Data provided:
• • • • •

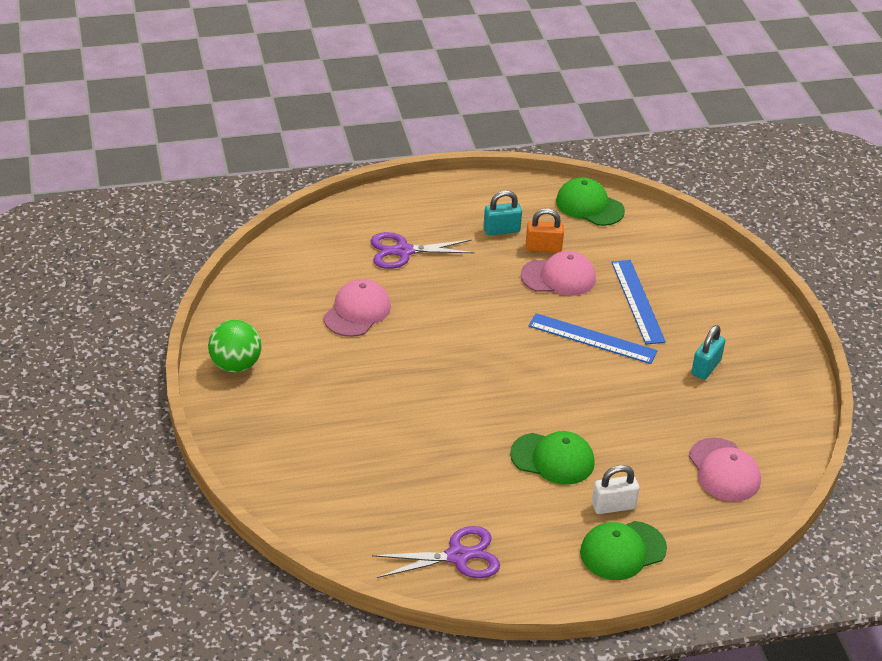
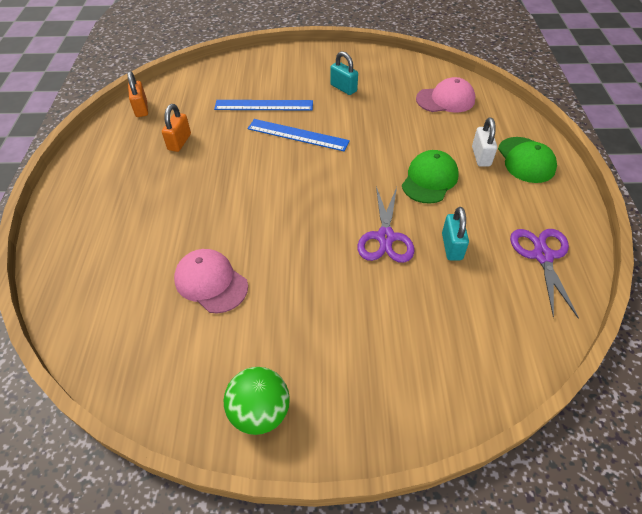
camera: 75 degrees left, 10 degrees up
purple scissors [371,232,475,269] -> purple scissors moved to [357,186,414,263]
turquoise padlock [483,190,522,235] -> turquoise padlock moved to [442,207,469,260]
pink cap [520,251,596,296] -> none
blue ruler [528,313,657,364] -> blue ruler turned 75 degrees clockwise [247,119,350,151]
green cap [556,177,625,226] -> orange padlock [127,71,148,117]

• • • • •

What to work on: Transcribe each line above verbatim, with the pictures left out.

Reply:
camera: 75 degrees left, 10 degrees up
purple scissors [371,232,475,269] -> purple scissors moved to [357,186,414,263]
turquoise padlock [483,190,522,235] -> turquoise padlock moved to [442,207,469,260]
pink cap [520,251,596,296] -> none
blue ruler [528,313,657,364] -> blue ruler turned 75 degrees clockwise [247,119,350,151]
green cap [556,177,625,226] -> orange padlock [127,71,148,117]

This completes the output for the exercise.